Of all the lines below, return only those starting with the line holding "black pyramid: 0 -> 2" and going on through the line holding "yellow lemon: 3 -> 2", exactly as written.

* The input:
- - - -
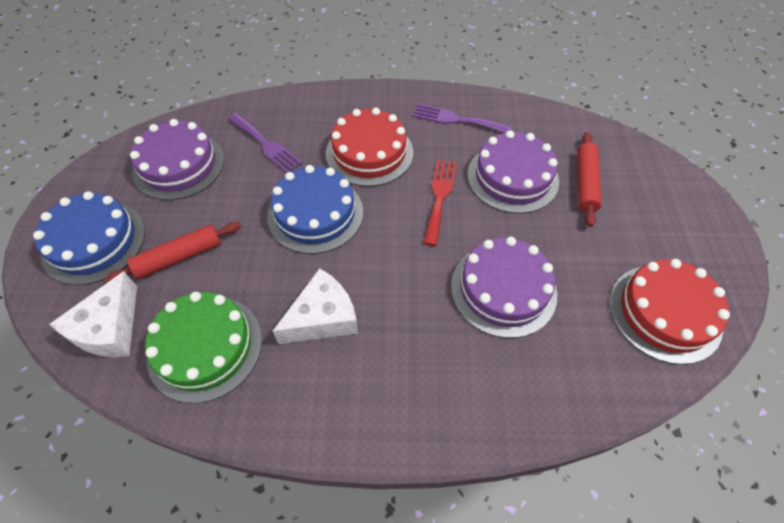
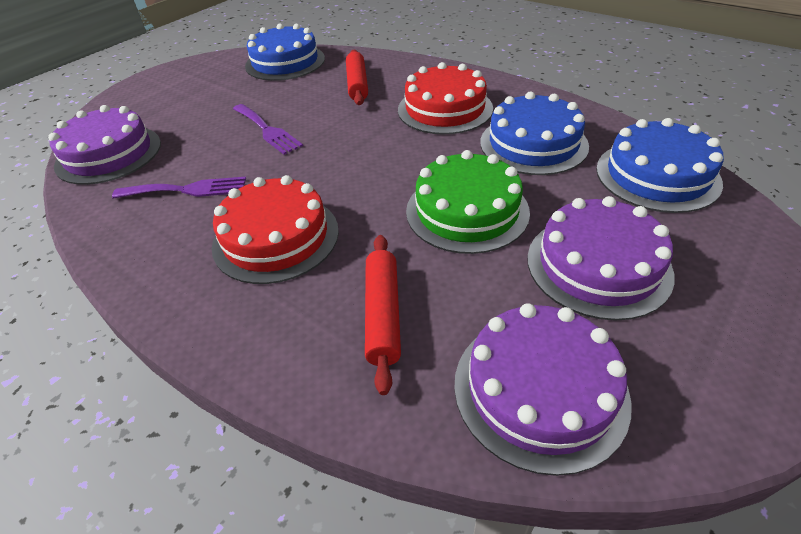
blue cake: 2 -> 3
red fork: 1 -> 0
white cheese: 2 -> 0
- - - -
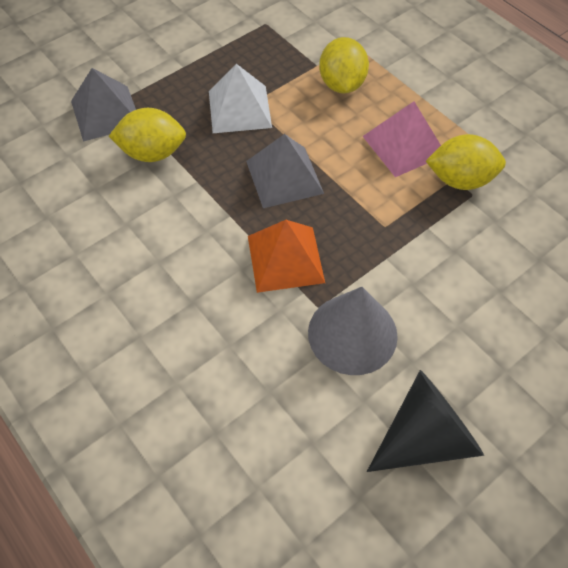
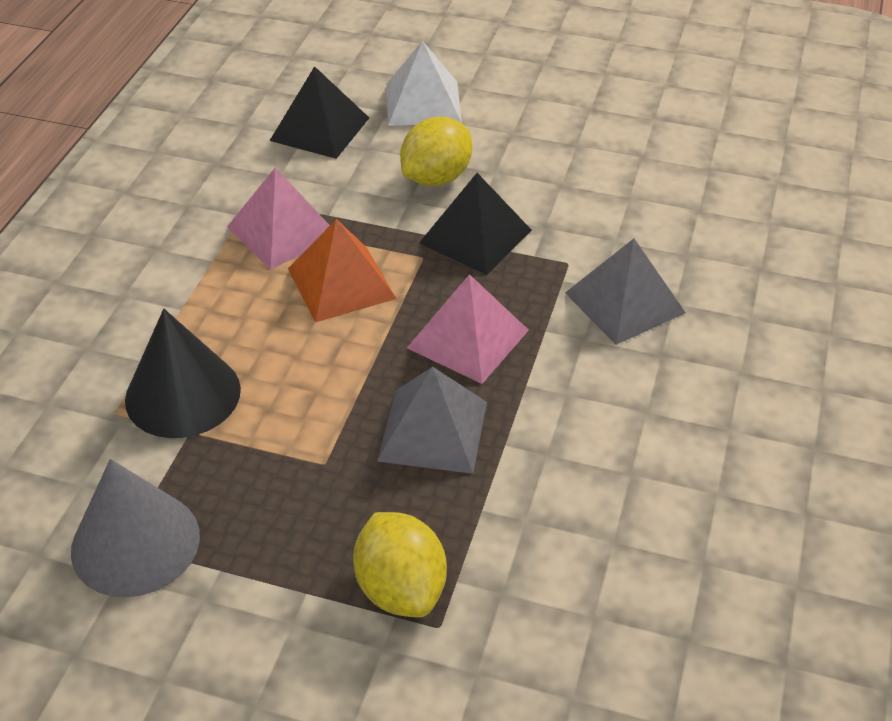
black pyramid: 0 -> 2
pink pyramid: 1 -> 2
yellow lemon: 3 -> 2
- - - -
* Solution to this problem:
black pyramid: 0 -> 2
pink pyramid: 1 -> 2
yellow lemon: 3 -> 2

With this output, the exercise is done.